-- Data for analysis follows --

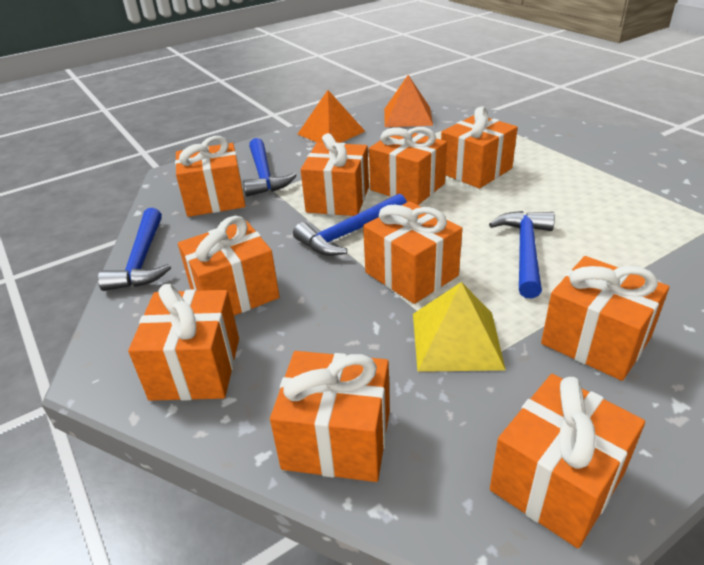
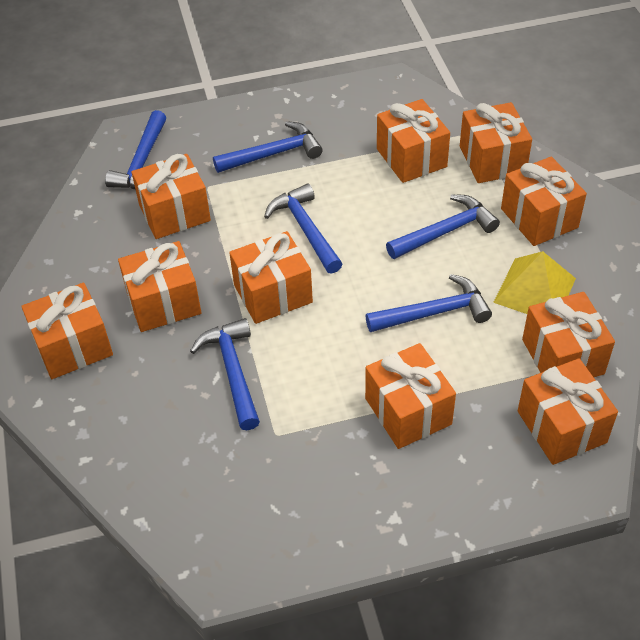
blue hammer: 4 -> 6
orange pyramid: 2 -> 0

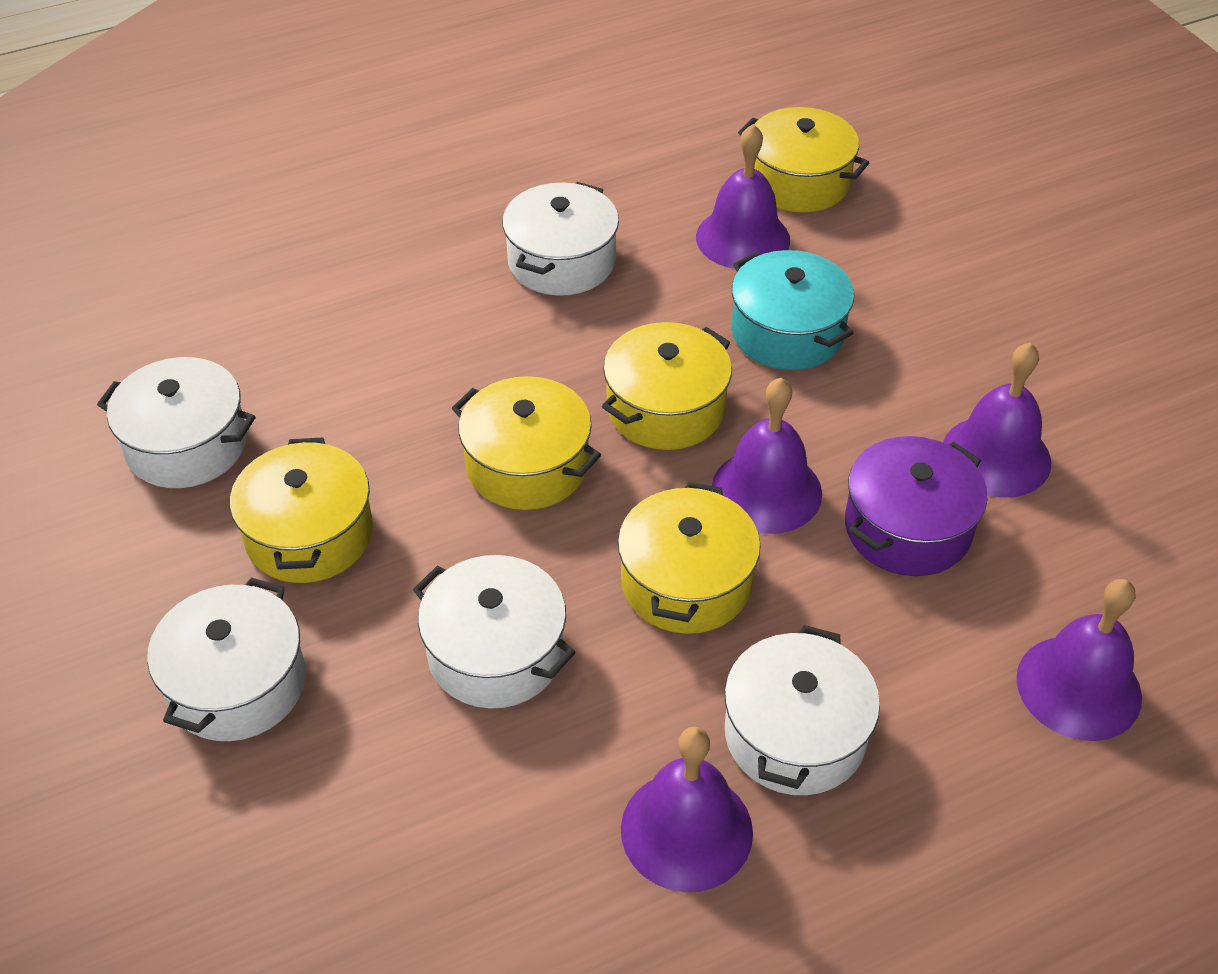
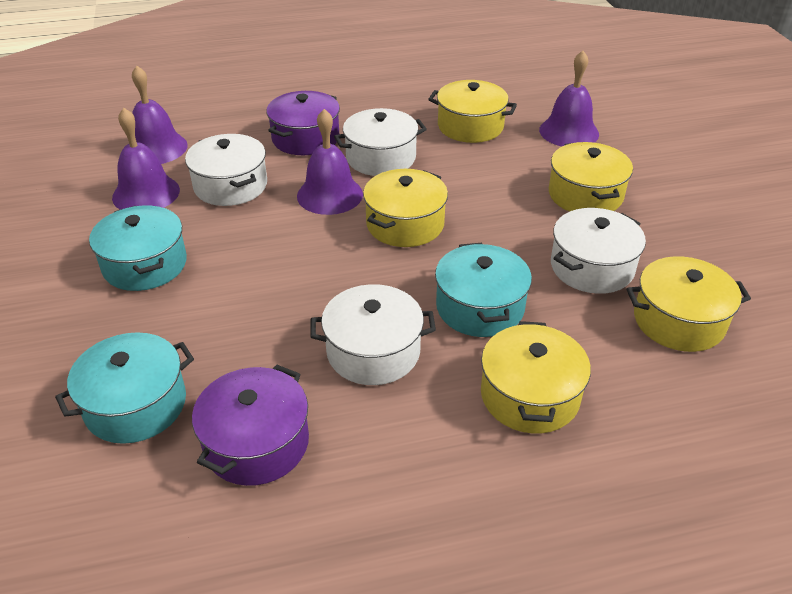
purple bell: 5 -> 4
purple pot: 1 -> 2
turquoise pot: 1 -> 3
white pot: 5 -> 4

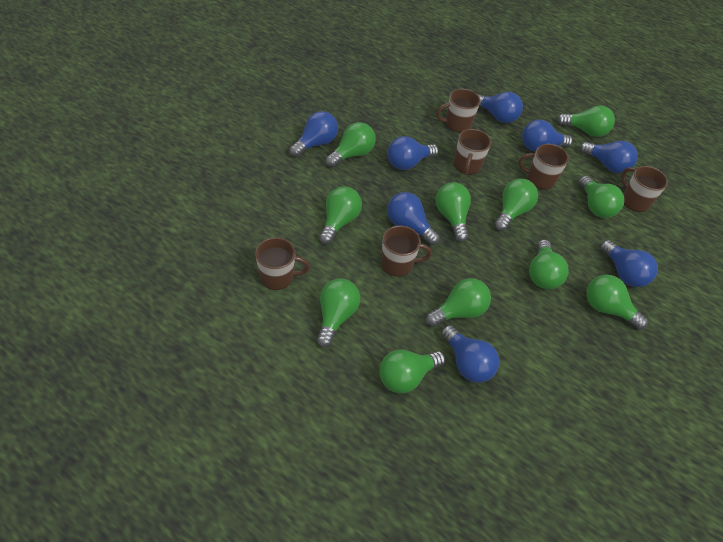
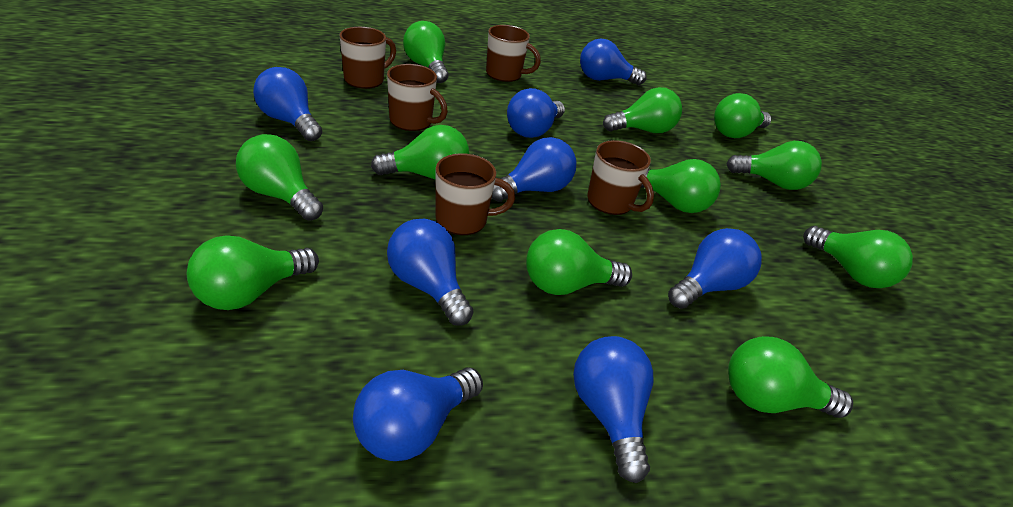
brown mug: 6 -> 5

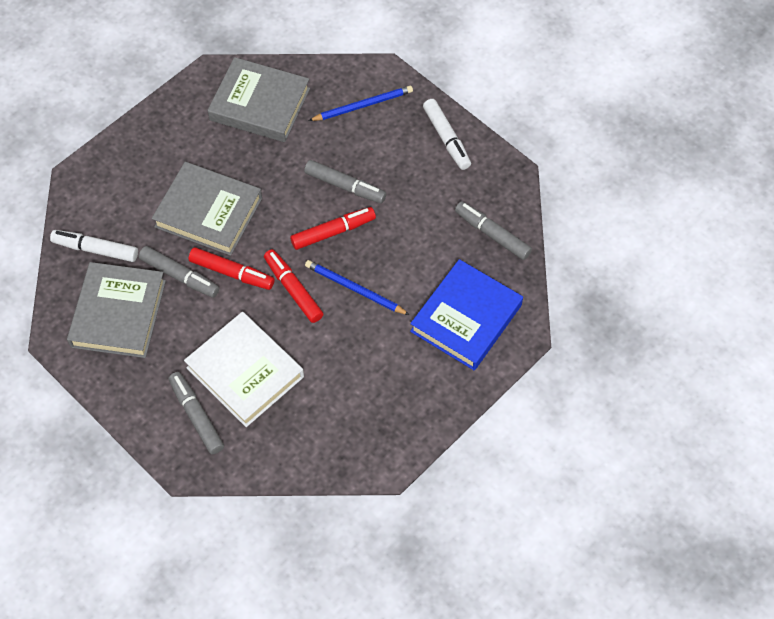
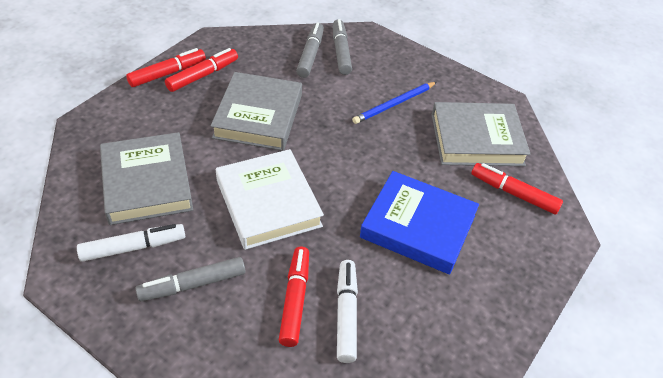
blue pencil: 2 -> 1
grey marker: 4 -> 3
red marker: 3 -> 4

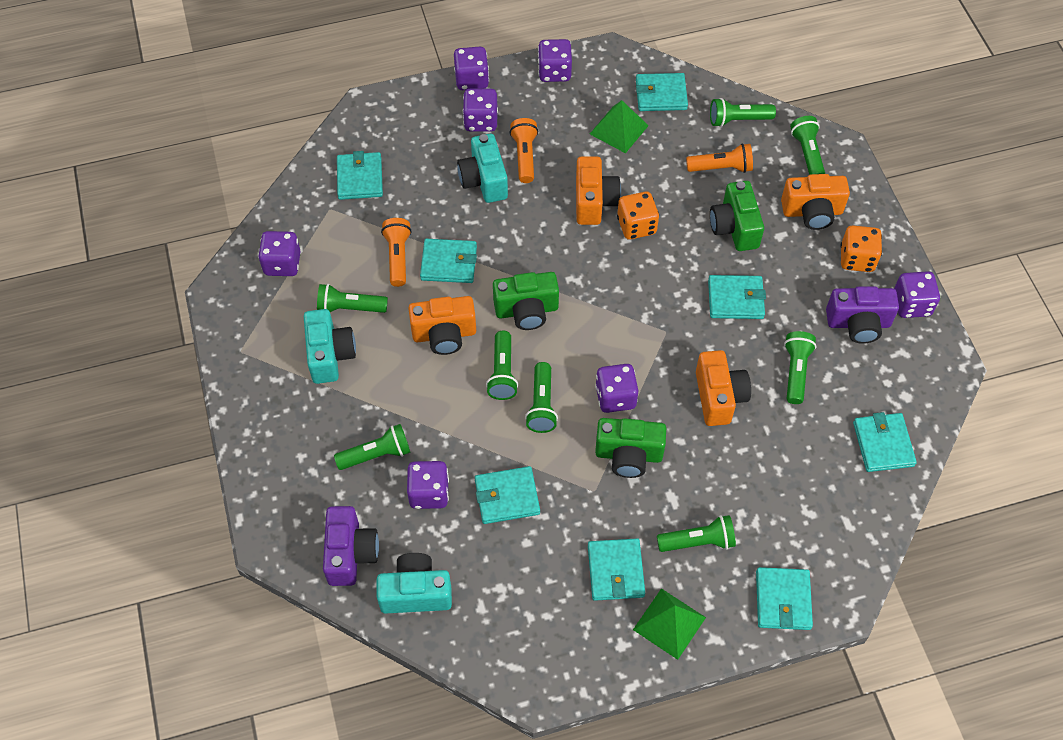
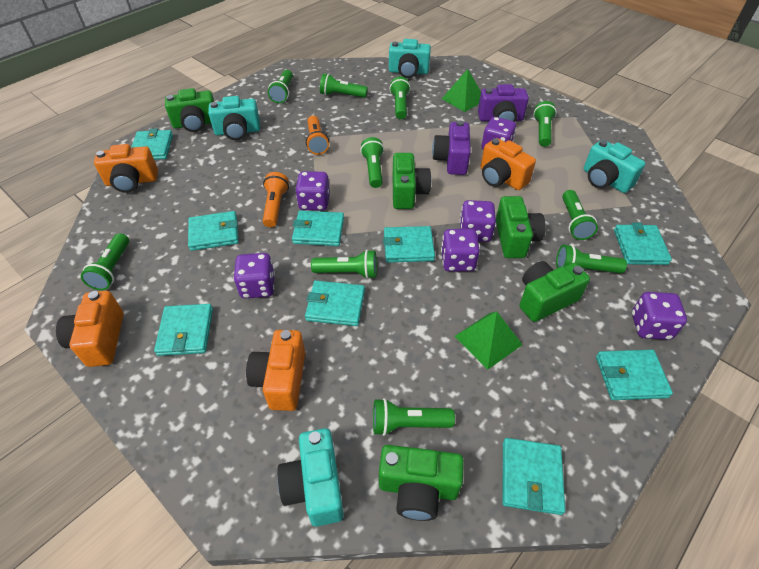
green camera: 3 -> 5
green flashlight: 8 -> 10
orange dice: 2 -> 0
orange flashlight: 3 -> 2
purple dice: 7 -> 6
turquoise camera: 3 -> 4
turquoise wallet: 8 -> 9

-- Data for analysis concluded --

What is needed
Without the images, write out all of the records exactly.

Answer section
blue hammer: 4 -> 6
orange pyramid: 2 -> 0

purple bell: 5 -> 4
purple pot: 1 -> 2
turquoise pot: 1 -> 3
white pot: 5 -> 4

brown mug: 6 -> 5

blue pencil: 2 -> 1
grey marker: 4 -> 3
red marker: 3 -> 4

green camera: 3 -> 5
green flashlight: 8 -> 10
orange dice: 2 -> 0
orange flashlight: 3 -> 2
purple dice: 7 -> 6
turquoise camera: 3 -> 4
turquoise wallet: 8 -> 9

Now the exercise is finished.